---- Supplied records

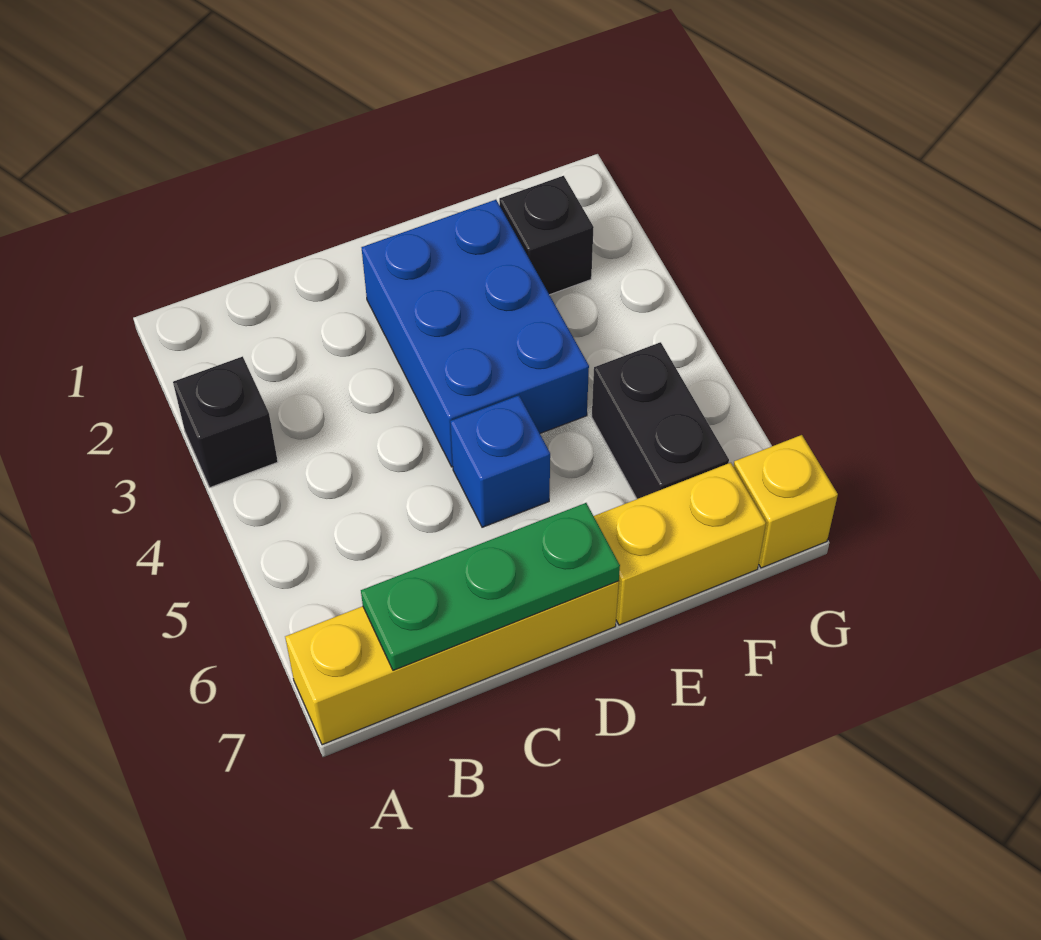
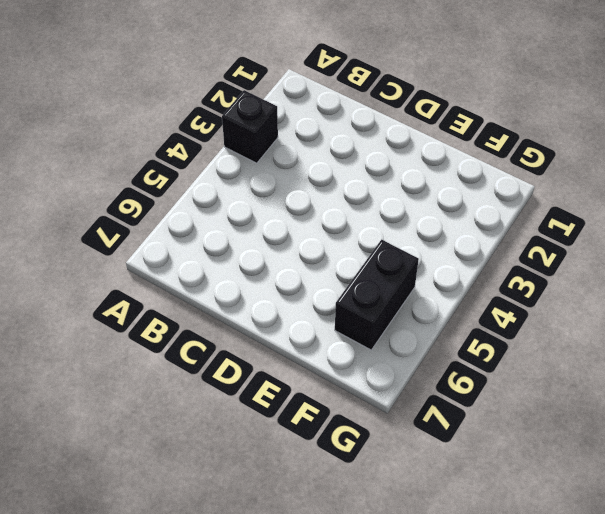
none -> yellow brick A7:D7 level 1
none -> blue brick D2:E4 level 1

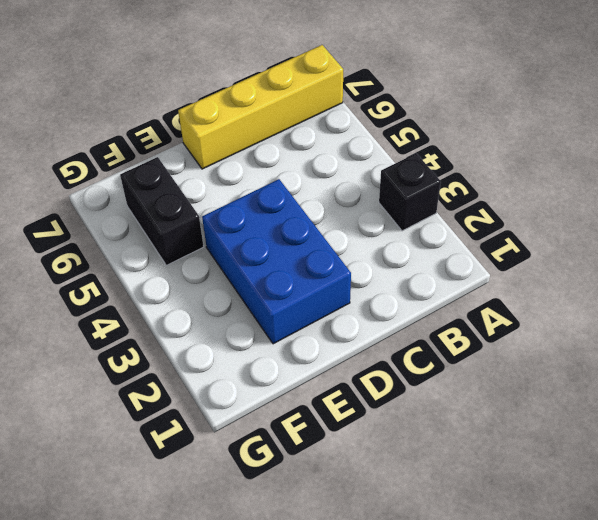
none -> blue brick D5 level 1
none -> yellow brick E7:F7 level 1

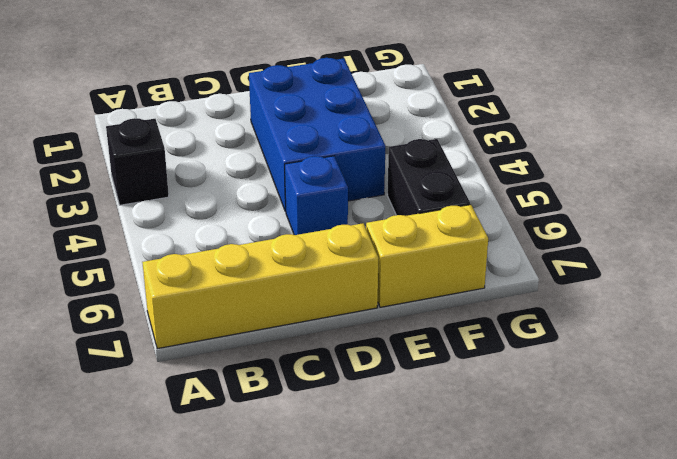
none -> black brick F2 level 1
none -> yellow brick G7 level 1

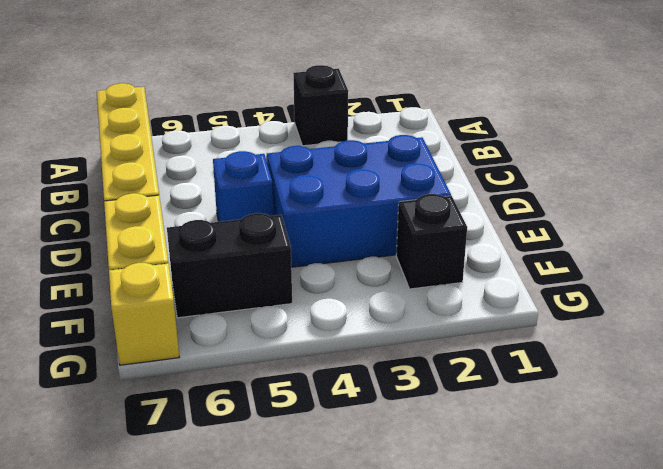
none -> green plate B7:D7 level 2

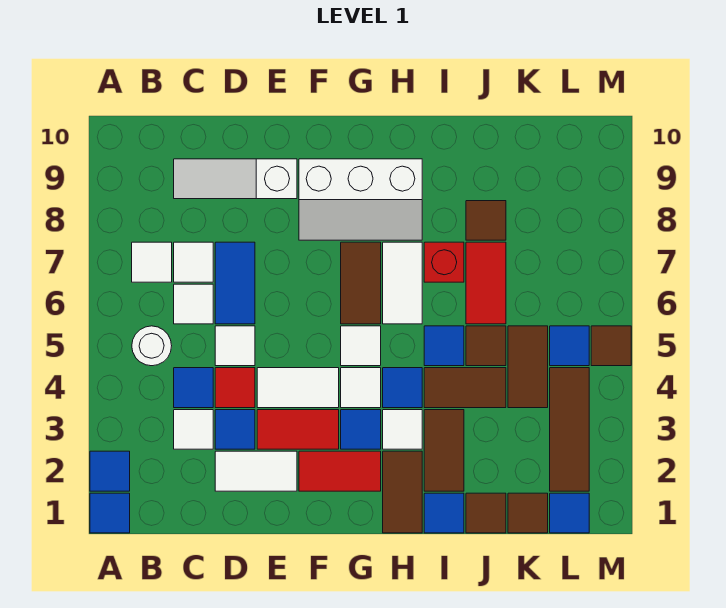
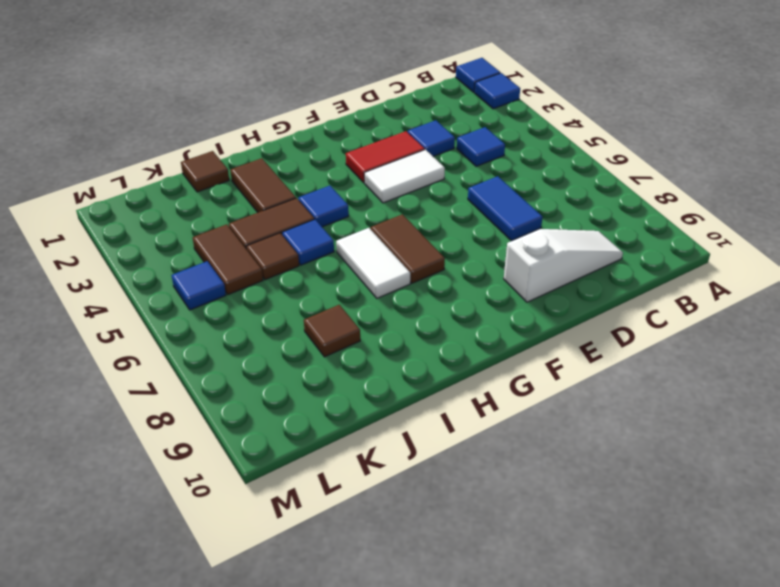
none -> white round brick B5 level 1
none -> white tile B7 level 1
none -> white tile C3 level 1
none -> white tile C6 level 1

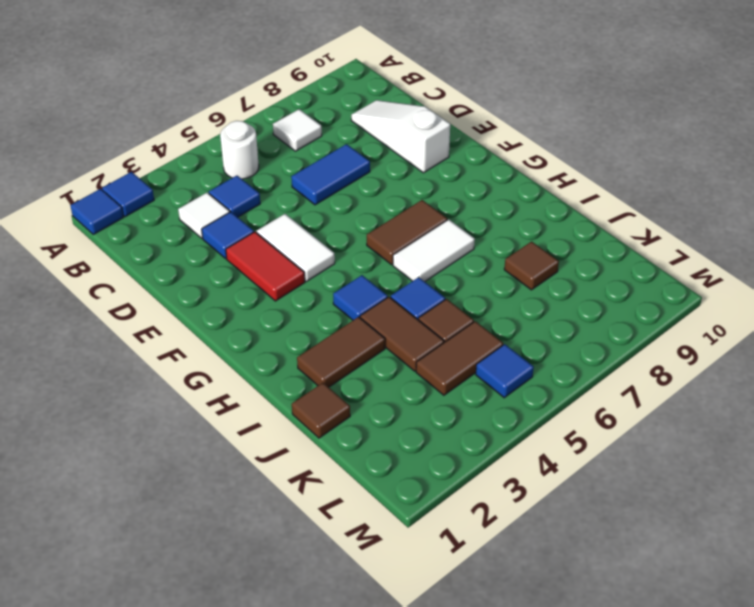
none -> white tile C6 level 1
none -> white tile C7 level 1
none -> white tile D2:E2 level 1
none -> red tile D4 level 1

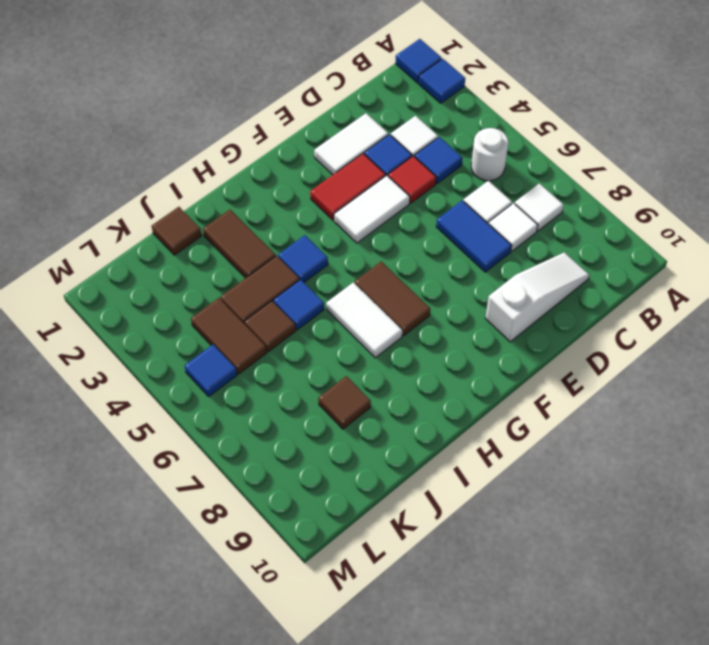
none -> white tile D5 level 1
none -> red tile F2:G2 level 1
none -> white slope F8:H9 level 1 top 9
none -> blue tile G3 level 1

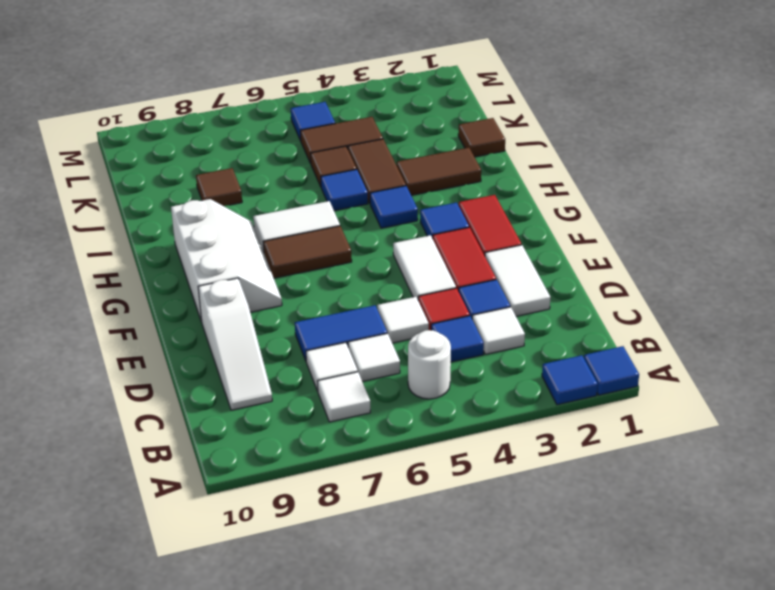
none -> white tile G4 level 1
none -> white tile G5 level 1
none -> brown tile H1:H2 level 1
none -> white tile H3 level 1

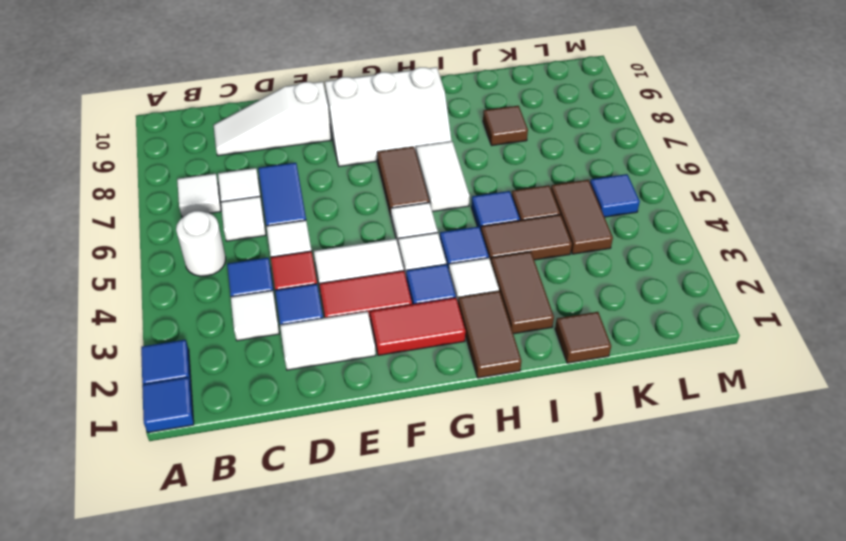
none -> blue tile I1 level 1
none -> red brick I7 level 1
none -> red tile J6:J7 level 1
none -> brown tile K1 level 1

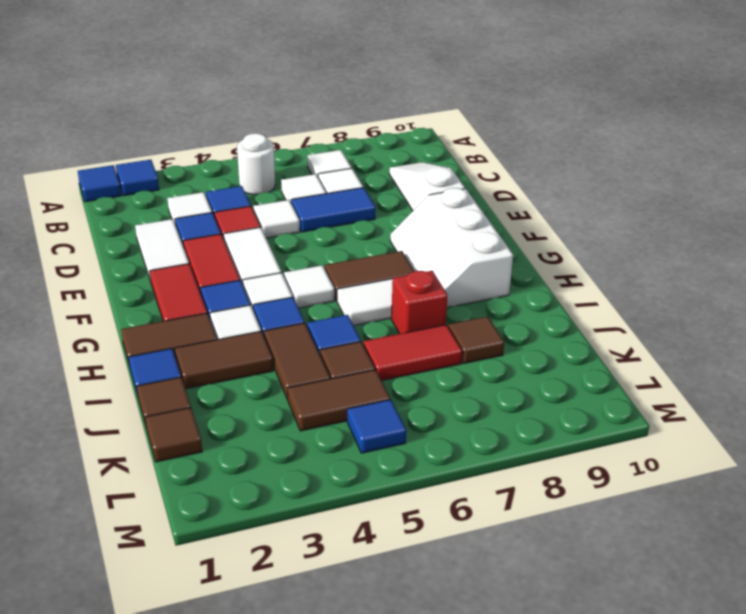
none -> blue tile L1 level 1
none -> brown tile L2:L4 level 1
none -> brown tile M5 level 1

--------

▶ _Exercise brief_:
Write out the data above exactly, minus any images.

▶ _Output of the task_:
none -> yellow brick A7:D7 level 1
none -> blue brick D2:E4 level 1

none -> blue brick D5 level 1
none -> yellow brick E7:F7 level 1

none -> black brick F2 level 1
none -> yellow brick G7 level 1

none -> green plate B7:D7 level 2

none -> white round brick B5 level 1
none -> white tile B7 level 1
none -> white tile C3 level 1
none -> white tile C6 level 1

none -> white tile C6 level 1
none -> white tile C7 level 1
none -> white tile D2:E2 level 1
none -> red tile D4 level 1

none -> white tile D5 level 1
none -> red tile F2:G2 level 1
none -> white slope F8:H9 level 1 top 9
none -> blue tile G3 level 1

none -> white tile G4 level 1
none -> white tile G5 level 1
none -> brown tile H1:H2 level 1
none -> white tile H3 level 1

none -> blue tile I1 level 1
none -> red brick I7 level 1
none -> red tile J6:J7 level 1
none -> brown tile K1 level 1

none -> blue tile L1 level 1
none -> brown tile L2:L4 level 1
none -> brown tile M5 level 1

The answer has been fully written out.